### Job
The data below contains pictures, which are to be skipped; the lines starting at the line with "purple line: (588, 115) -> (494, 118), moved" and ending at the line with "blue cross: (115, 218) -> (170, 229), moved" are to be output exactly, both ends included.

(Shape position tracking data)
+++

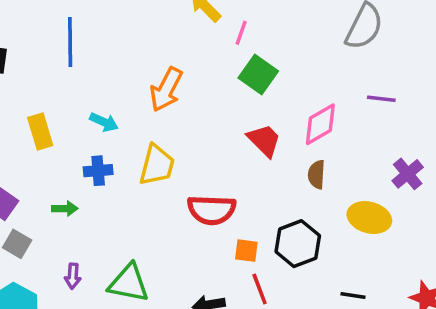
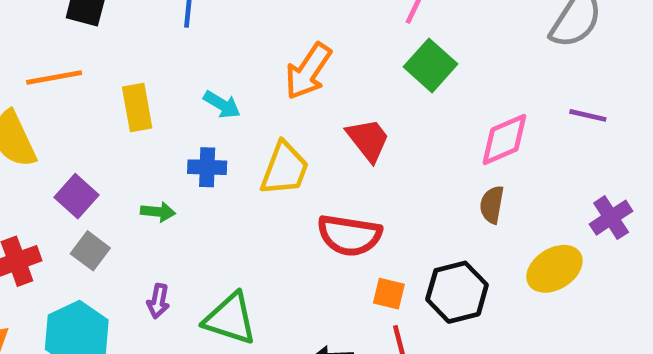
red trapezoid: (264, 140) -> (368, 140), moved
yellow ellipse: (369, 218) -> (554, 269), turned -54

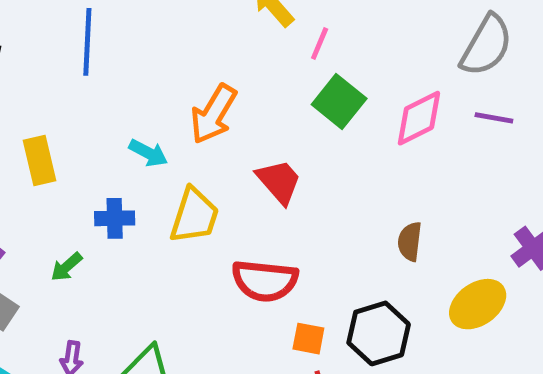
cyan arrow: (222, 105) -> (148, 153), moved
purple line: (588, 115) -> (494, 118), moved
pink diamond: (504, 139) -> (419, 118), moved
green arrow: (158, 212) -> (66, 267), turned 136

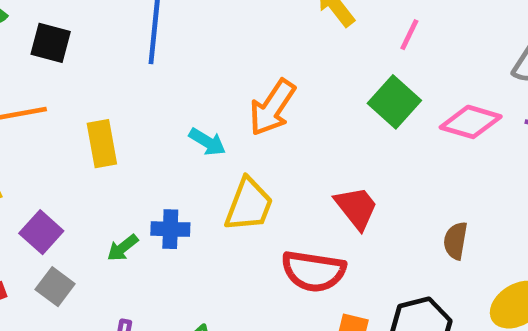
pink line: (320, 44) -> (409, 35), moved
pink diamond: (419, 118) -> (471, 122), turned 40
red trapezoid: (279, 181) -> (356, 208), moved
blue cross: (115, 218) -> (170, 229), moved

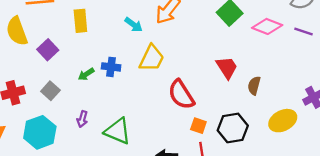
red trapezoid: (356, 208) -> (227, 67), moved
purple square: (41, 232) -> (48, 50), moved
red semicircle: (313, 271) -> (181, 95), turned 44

+++

### Exercise solution
purple line: (588, 115) -> (494, 118), moved
pink diamond: (504, 139) -> (419, 118), moved
green arrow: (158, 212) -> (66, 267), turned 136

pink line: (320, 44) -> (409, 35), moved
pink diamond: (419, 118) -> (471, 122), turned 40
red trapezoid: (279, 181) -> (356, 208), moved
blue cross: (115, 218) -> (170, 229), moved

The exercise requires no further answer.